■ Task prompt ■
Show each line of the data below that contains the word "closed", reproducing every such line in full.

■ Items ■
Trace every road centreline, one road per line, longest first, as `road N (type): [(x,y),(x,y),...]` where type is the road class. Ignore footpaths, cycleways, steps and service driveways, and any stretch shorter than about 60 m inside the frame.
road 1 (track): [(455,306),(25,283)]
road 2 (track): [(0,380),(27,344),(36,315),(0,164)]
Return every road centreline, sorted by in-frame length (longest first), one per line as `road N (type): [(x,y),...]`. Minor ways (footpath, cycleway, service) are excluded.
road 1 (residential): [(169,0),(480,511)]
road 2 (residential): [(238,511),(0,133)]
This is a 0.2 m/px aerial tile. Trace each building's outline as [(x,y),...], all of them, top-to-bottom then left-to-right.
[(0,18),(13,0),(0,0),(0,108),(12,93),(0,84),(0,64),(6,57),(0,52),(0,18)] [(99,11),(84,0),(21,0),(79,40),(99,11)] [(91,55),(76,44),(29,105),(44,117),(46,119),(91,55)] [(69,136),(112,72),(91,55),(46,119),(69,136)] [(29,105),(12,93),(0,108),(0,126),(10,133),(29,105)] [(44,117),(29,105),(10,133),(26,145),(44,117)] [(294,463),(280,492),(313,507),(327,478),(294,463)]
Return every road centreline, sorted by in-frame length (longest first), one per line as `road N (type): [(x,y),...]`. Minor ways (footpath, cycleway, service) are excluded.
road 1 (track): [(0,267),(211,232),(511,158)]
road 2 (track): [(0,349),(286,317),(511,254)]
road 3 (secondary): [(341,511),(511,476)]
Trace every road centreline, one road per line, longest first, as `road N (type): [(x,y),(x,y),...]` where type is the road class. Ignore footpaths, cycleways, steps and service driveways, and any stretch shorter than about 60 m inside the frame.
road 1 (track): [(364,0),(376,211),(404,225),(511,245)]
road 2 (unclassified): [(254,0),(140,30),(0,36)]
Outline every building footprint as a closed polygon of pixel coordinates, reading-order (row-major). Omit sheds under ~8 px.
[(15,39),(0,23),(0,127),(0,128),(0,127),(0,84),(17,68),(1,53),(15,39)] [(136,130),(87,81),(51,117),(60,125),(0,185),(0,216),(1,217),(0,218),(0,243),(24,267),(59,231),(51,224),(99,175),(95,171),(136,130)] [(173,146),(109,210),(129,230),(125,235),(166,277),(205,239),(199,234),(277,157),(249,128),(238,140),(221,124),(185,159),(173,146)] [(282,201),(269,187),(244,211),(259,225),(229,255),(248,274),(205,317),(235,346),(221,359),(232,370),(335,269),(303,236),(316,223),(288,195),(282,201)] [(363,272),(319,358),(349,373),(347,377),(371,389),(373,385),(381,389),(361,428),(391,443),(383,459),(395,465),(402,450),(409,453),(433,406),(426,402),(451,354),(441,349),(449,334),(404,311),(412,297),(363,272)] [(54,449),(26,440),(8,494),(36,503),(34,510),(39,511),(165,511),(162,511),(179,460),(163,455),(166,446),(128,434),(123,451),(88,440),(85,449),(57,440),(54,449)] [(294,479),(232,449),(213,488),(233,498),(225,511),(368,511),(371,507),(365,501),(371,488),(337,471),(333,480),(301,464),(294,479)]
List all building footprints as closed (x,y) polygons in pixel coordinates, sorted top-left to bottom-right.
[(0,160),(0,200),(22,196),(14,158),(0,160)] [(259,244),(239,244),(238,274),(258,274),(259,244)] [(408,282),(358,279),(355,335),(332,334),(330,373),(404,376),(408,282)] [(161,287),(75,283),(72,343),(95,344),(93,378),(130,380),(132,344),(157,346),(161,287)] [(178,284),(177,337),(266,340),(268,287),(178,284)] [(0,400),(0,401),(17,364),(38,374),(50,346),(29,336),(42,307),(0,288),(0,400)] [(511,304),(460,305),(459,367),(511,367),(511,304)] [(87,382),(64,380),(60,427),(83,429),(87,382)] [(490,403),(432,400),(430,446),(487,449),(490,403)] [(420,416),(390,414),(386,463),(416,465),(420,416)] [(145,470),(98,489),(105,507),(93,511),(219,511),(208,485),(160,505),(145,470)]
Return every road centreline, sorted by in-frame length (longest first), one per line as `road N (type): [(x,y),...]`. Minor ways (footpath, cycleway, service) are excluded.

■ Task response ■
Outline every building footprint as a closed polygon of pixel coordinates, reading-order (row-major). Omit sheds under ~8 px.
List all building footprints as closed (x,y) polygons in pixel coordinates, sorted top-left to bottom-right.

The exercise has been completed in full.